● **Dataset entries**
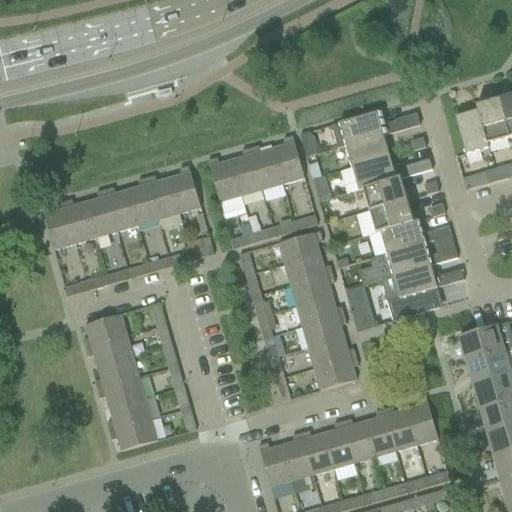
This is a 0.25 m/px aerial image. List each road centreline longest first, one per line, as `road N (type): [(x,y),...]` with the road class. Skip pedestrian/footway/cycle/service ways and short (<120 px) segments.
road 1 (secondary): [(0,108),(148,71),(306,0)]
road 2 (residential): [(217,441),(171,289),(68,316)]
road 3 (secondary): [(227,0),(0,66)]
road 4 (residential): [(30,511),(182,466),(215,465)]
road 5 (residential): [(217,441),(361,398)]
road 6 (residential): [(511,300),(485,307),(460,212)]
road 7 (residential): [(460,212),(425,97)]
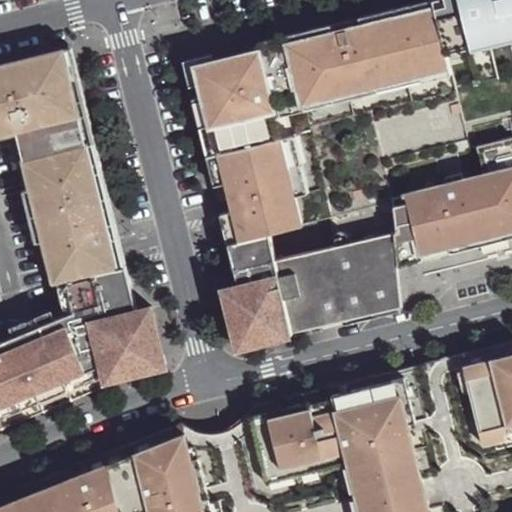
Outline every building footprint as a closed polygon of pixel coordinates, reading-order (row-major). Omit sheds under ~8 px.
[(434,0),(428,0),(186,62),(230,245),(232,244),(248,242),(272,235),(393,203),(383,161),(469,141),(452,70),(447,52),(434,0)] [(434,0),(447,52),(471,46),(472,51),(468,52),(476,82),(500,76),(490,40),(487,27),(491,26),(486,7),(483,8),(480,0),(434,0)] [(487,27),(490,40),(511,34),(511,0),(480,0),(483,8),(486,7),(491,26),(487,27)] [(112,201),(74,47),(65,49),(103,203),(112,201)] [(40,219),(103,203),(65,49),(0,65),(0,133),(18,129),(40,219)] [(486,173),(394,196),(397,226),(401,264),(511,236),(511,135),(478,144),(486,173)] [(119,267),(127,265),(112,201),(103,203),(119,267)] [(119,267),(103,203),(40,219),(56,283),(59,283),(119,267)] [(276,256),(294,329),(402,304),(398,266),(395,227),(394,225),(276,256)] [(232,244),(230,245),(240,286),(225,290),(229,310),(234,311),(243,314),(259,323),(267,330),(273,337),(294,331),(294,329),(276,256),(272,235),(248,242),(232,244)] [(139,312),(127,265),(119,267),(59,283),(68,316),(14,338),(15,339),(2,344),(2,343),(0,343),(0,430),(3,429),(110,385),(109,381),(132,375),(133,365),(138,350),(143,342),(149,335),(159,326),(155,309),(139,312)] [(238,348),(273,337),(267,330),(259,323),(243,314),(234,311),(229,310),(236,341),(238,348)] [(162,369),(168,368),(159,326),(149,335),(143,342),(138,350),(133,365),(132,375),(151,372),(162,369)] [(511,511),(511,342),(331,387),(334,397),(362,511),(511,511)] [(362,511),(334,397),(331,386),(255,405),(253,412),(246,420),(240,424),(229,431),(215,434),(201,433),(190,429),(182,424),(0,495),(0,511),(362,511)]
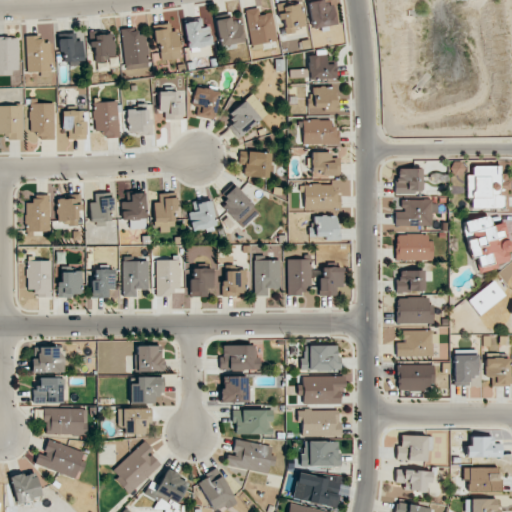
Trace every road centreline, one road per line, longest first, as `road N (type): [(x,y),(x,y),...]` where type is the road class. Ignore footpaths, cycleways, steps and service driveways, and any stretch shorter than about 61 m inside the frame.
road 1 (residential): [(359,511),(367,483),(367,325),(355,0)]
road 2 (residential): [(0,326),(367,325)]
road 3 (residential): [(1,435),(0,171)]
road 4 (residential): [(197,157),(0,171)]
road 5 (residential): [(152,0),(0,12)]
road 6 (residential): [(363,149),(511,150)]
road 7 (residential): [(511,415),(367,414)]
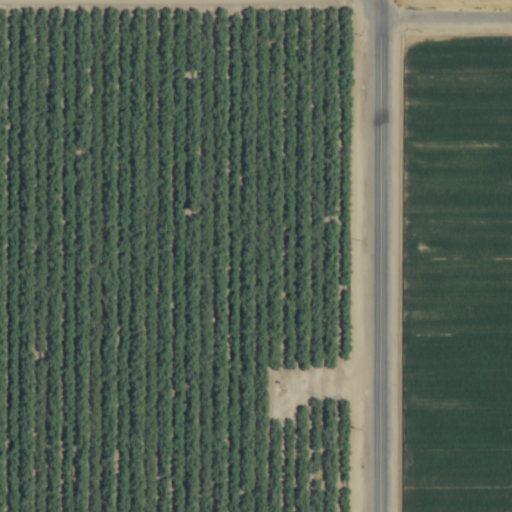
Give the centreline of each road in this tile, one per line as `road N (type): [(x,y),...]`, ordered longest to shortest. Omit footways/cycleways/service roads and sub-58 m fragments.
road 1 (tertiary): [(379,511),(371,0)]
road 2 (residential): [(511,11),(371,11)]
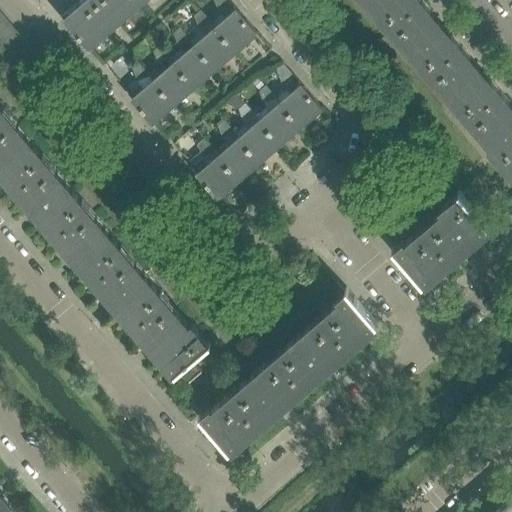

● **GIVEN EXERCISE**
Transcribe all of the data above word for word, leaving out the pictures.

● **RESPONSE TO THE EXERCISE**
This is a 0.25 m/px aerial image. List each road centreline longest first, one per line, as `road N (type): [(x,y),...]` with the road class. Skip pedestrian/footway/cycle/service ways and short (<120 px) segments.
road 1 (secondary): [(0,108),(148,71),(306,0)]
road 2 (residential): [(217,441),(171,289),(68,316)]
road 3 (secondary): [(227,0),(0,66)]
road 4 (residential): [(30,511),(182,466),(215,465)]
road 5 (residential): [(217,441),(361,398)]
road 6 (residential): [(511,300),(485,307),(460,212)]
road 7 (residential): [(460,212),(425,97)]
Outline every building footprint as a closed polygon of pixel coordinates, reading-order (row-major). Omit sheds under ~8 px.
[(434,0),(428,0),(186,62),(230,245),(232,244),(248,242),(272,235),(393,203),(383,161),(469,141),(452,70),(447,52),(434,0)] [(434,0),(447,52),(471,46),(472,51),(468,52),(476,82),(500,76),(490,40),(487,27),(491,26),(486,7),(483,8),(480,0),(434,0)] [(487,27),(490,40),(511,34),(511,0),(480,0),(483,8),(486,7),(491,26),(487,27)] [(112,201),(74,47),(65,49),(103,203),(112,201)] [(40,219),(103,203),(65,49),(0,65),(0,133),(18,129),(40,219)] [(486,173),(394,196),(397,226),(401,264),(511,236),(511,135),(478,144),(486,173)] [(119,267),(127,265),(112,201),(103,203),(119,267)] [(119,267),(103,203),(40,219),(56,283),(59,283),(119,267)] [(276,256),(294,329),(402,304),(398,266),(395,227),(394,225),(276,256)] [(232,244),(230,245),(240,286),(225,290),(229,310),(234,311),(243,314),(259,323),(267,330),(273,337),(294,331),(294,329),(276,256),(272,235),(248,242),(232,244)] [(139,312),(127,265),(119,267),(59,283),(68,316),(14,338),(15,339),(2,344),(2,343),(0,343),(0,430),(3,429),(110,385),(109,381),(132,375),(133,365),(138,350),(143,342),(149,335),(159,326),(155,309),(139,312)] [(238,348),(273,337),(267,330),(259,323),(243,314),(234,311),(229,310),(236,341),(238,348)] [(162,369),(168,368),(159,326),(149,335),(143,342),(138,350),(133,365),(132,375),(151,372),(162,369)] [(511,511),(511,342),(331,387),(334,397),(362,511),(511,511)] [(362,511),(334,397),(331,386),(255,405),(253,412),(246,420),(240,424),(229,431),(215,434),(201,433),(190,429),(182,424),(0,495),(0,511),(362,511)]
Trace every road centreline, one road per line, longest first, as `road N (type): [(x,y),(x,y),...]` where type is the road class. Ignore footpaths, cycleways, steps and service driveways, and any stretch shorter than about 61 m inside the frame.
road 1 (residential): [(359,511),(367,483),(367,325),(355,0)]
road 2 (residential): [(0,326),(367,325)]
road 3 (residential): [(1,435),(0,171)]
road 4 (residential): [(197,157),(0,171)]
road 5 (residential): [(152,0),(0,12)]
road 6 (residential): [(363,149),(511,150)]
road 7 (residential): [(511,415),(367,414)]
Give the centreline of each road in this tile, one per line as `road N (type): [(x,y),...]`, ordered longest to shortest. Omit footways/cycleways/service roads and sub-58 m fragments.
road 1 (tertiary): [(379,511),(371,0)]
road 2 (residential): [(511,11),(371,11)]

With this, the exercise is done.